■ Exercise requirements:
What is needed is a verbatim copy of the data, minus the pictures.

■ Given information:
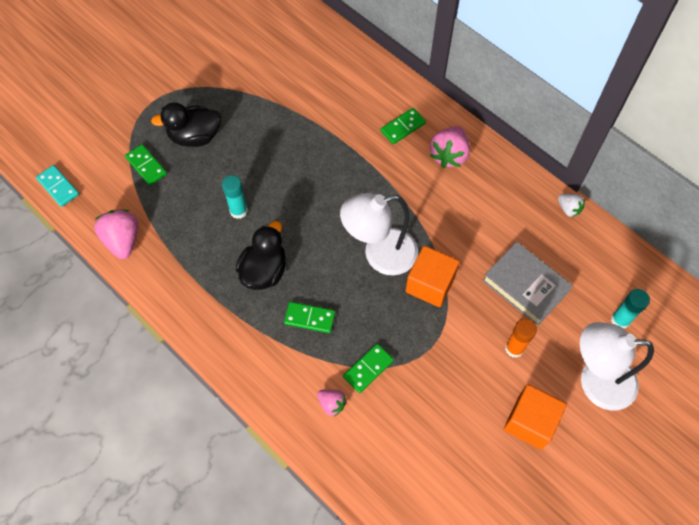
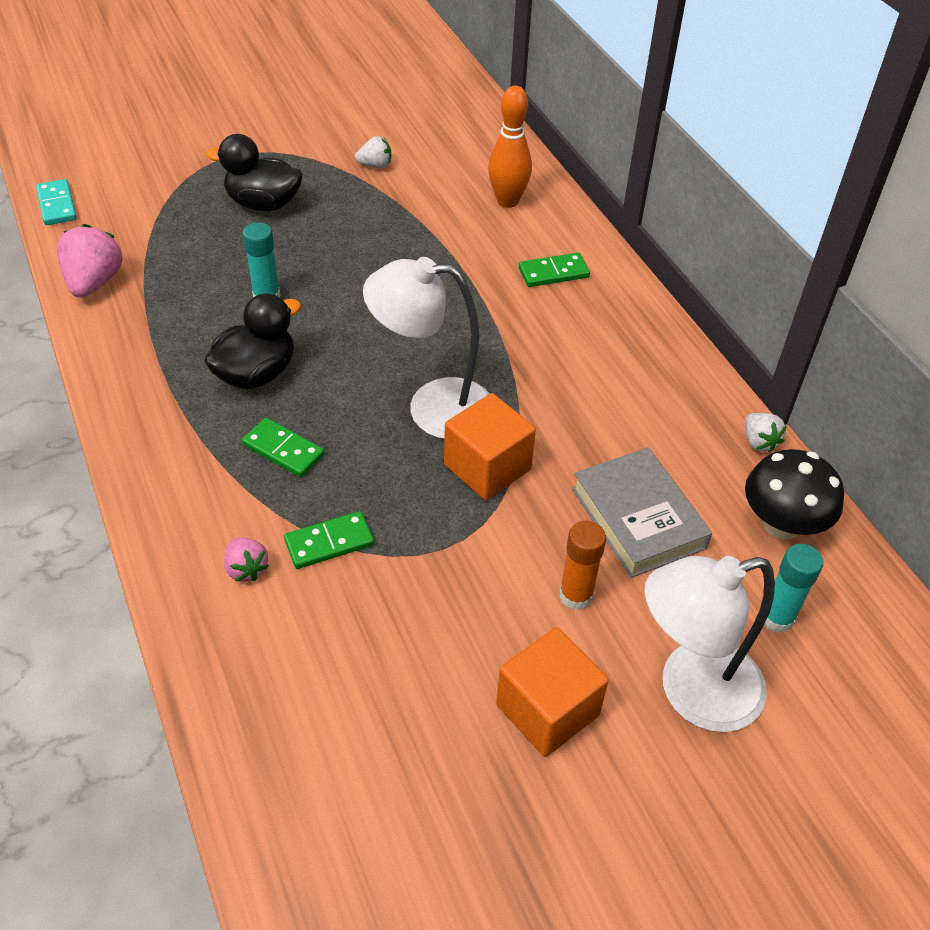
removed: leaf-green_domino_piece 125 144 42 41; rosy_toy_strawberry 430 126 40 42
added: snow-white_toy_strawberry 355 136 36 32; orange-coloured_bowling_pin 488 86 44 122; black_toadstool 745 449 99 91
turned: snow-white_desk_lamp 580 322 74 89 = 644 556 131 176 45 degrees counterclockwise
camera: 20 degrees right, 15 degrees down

■ Answer space:
removed: leaf-green_domino_piece 125 144 42 41; rosy_toy_strawberry 430 126 40 42
added: snow-white_toy_strawberry 355 136 36 32; orange-coloured_bowling_pin 488 86 44 122; black_toadstool 745 449 99 91
turned: snow-white_desk_lamp 580 322 74 89 = 644 556 131 176 45 degrees counterclockwise
camera: 20 degrees right, 15 degrees down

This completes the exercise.